Start of Input for this task
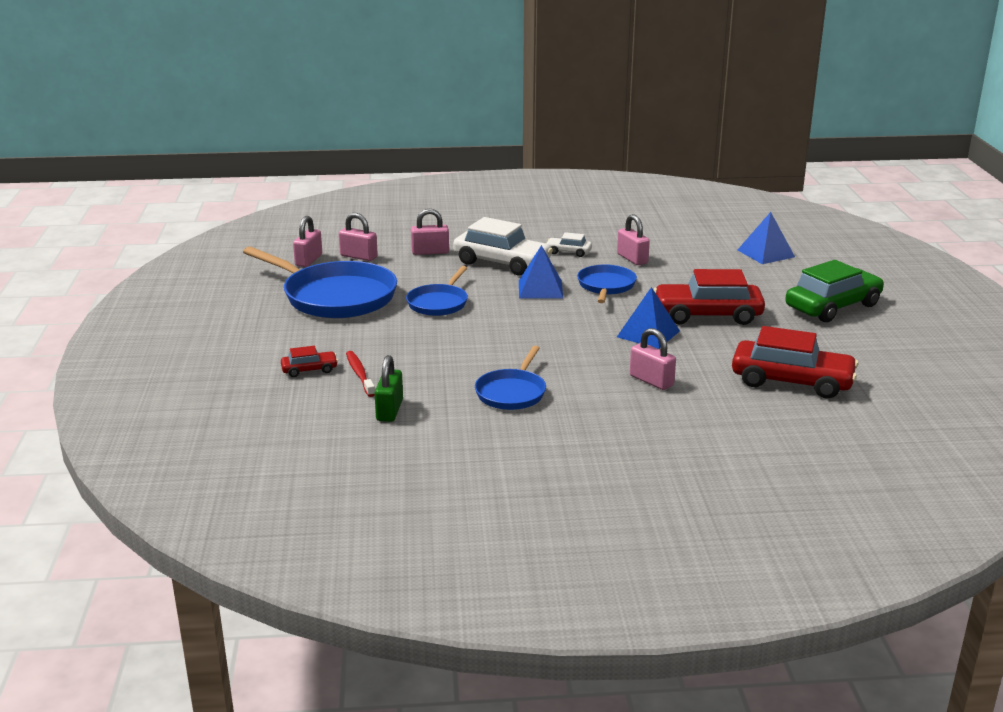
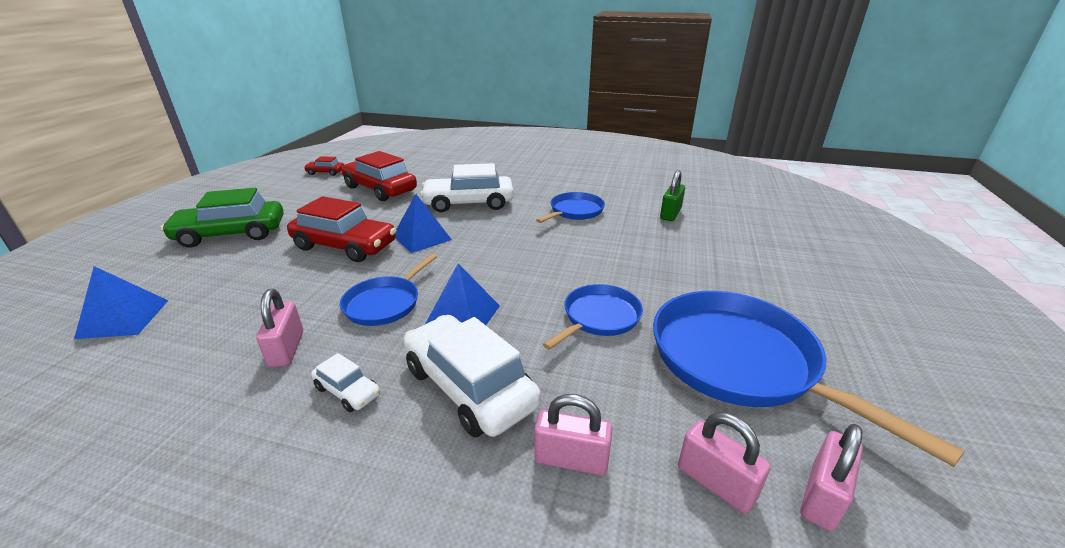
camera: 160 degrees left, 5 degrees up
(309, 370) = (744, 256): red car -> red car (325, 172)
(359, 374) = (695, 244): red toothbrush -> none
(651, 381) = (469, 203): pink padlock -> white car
End of Input for this task
Start of Input for this task
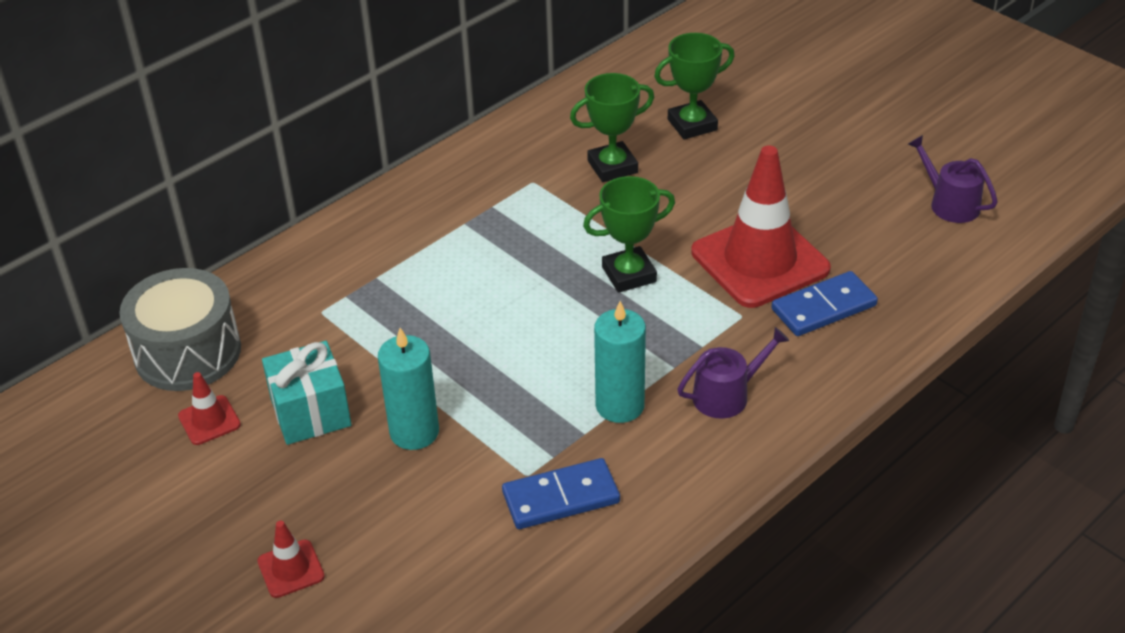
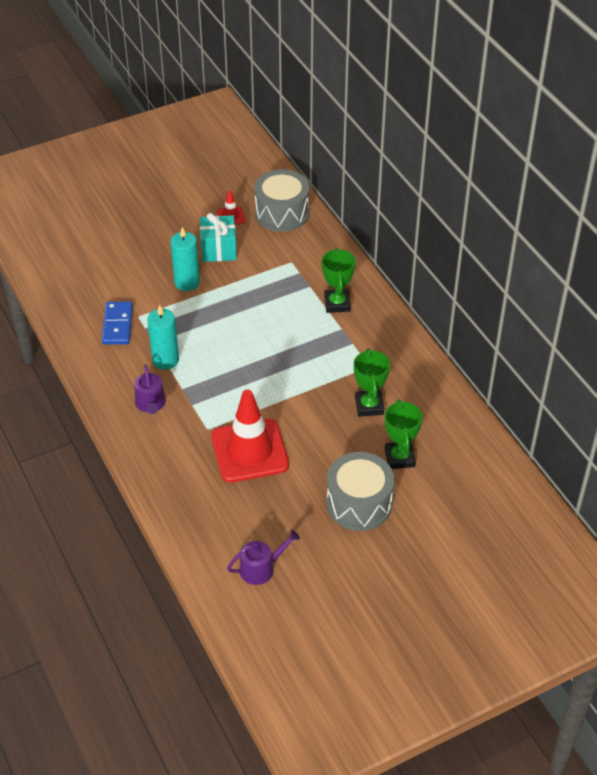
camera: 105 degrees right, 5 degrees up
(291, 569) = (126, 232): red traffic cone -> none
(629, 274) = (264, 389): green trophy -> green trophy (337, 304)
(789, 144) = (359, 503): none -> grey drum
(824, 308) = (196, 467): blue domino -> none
End of Input for this task
> [Problem]: Could you return exactly the lines above from the line with "(309, 370) = (744, 256): red" to the line with "(651, 381) = (469, 203): pink", both included, and nothing else?

> [Task response]:
(309, 370) = (744, 256): red car -> red car (325, 172)
(359, 374) = (695, 244): red toothbrush -> none
(651, 381) = (469, 203): pink padlock -> white car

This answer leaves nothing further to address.